:: Records shown ::

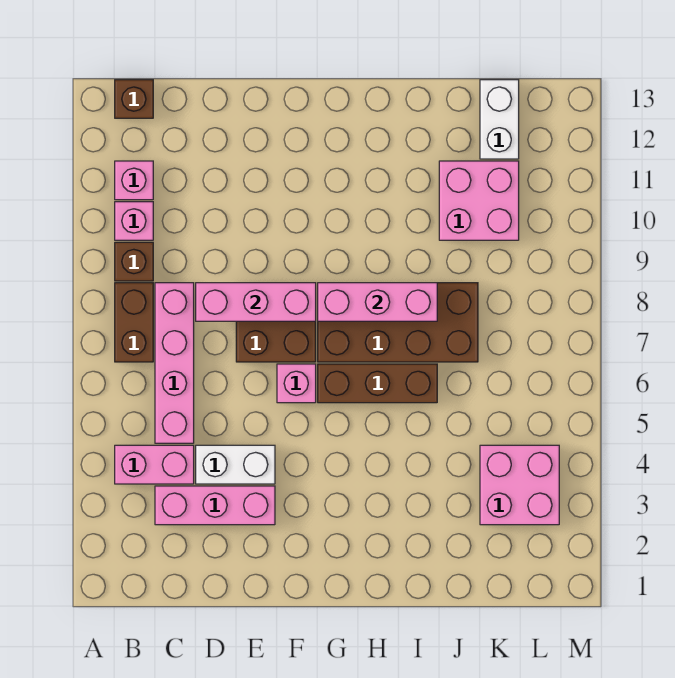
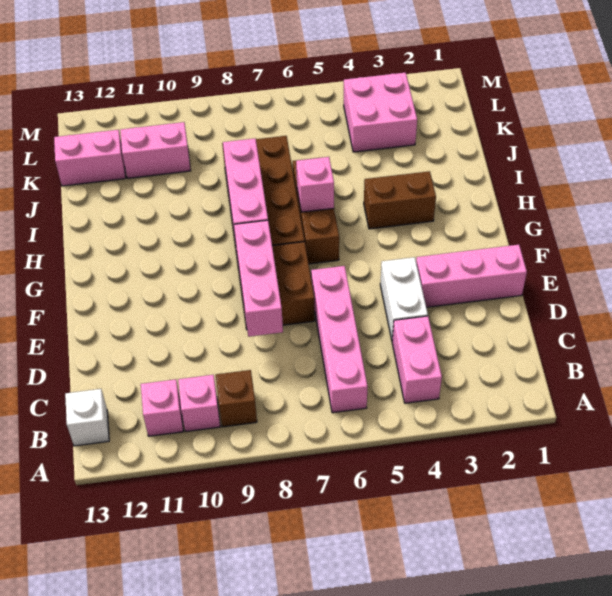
brown brick B7:B8 level 1 -> brown brick H3:H4 level 1
brown brick B13 level 1 -> white brick B13 level 1
pink brick C3:E3 level 1 -> pink brick E1:E3 level 1
pink brick C5:C8 level 1 -> pink brick B6:E6 level 1
pink brick F6 level 1 -> pink brick H6 level 2
pink brick J10:K11 level 1 -> pink brick K10:K11 level 1
white brick K12:K13 level 1 -> pink brick K12:K13 level 1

:::

Assigned task »
Your answer must consist of every line from the listing that holds the string "pink".

Your response »
pink brick C3:E3 level 1 -> pink brick E1:E3 level 1
pink brick C5:C8 level 1 -> pink brick B6:E6 level 1
pink brick F6 level 1 -> pink brick H6 level 2
pink brick J10:K11 level 1 -> pink brick K10:K11 level 1
white brick K12:K13 level 1 -> pink brick K12:K13 level 1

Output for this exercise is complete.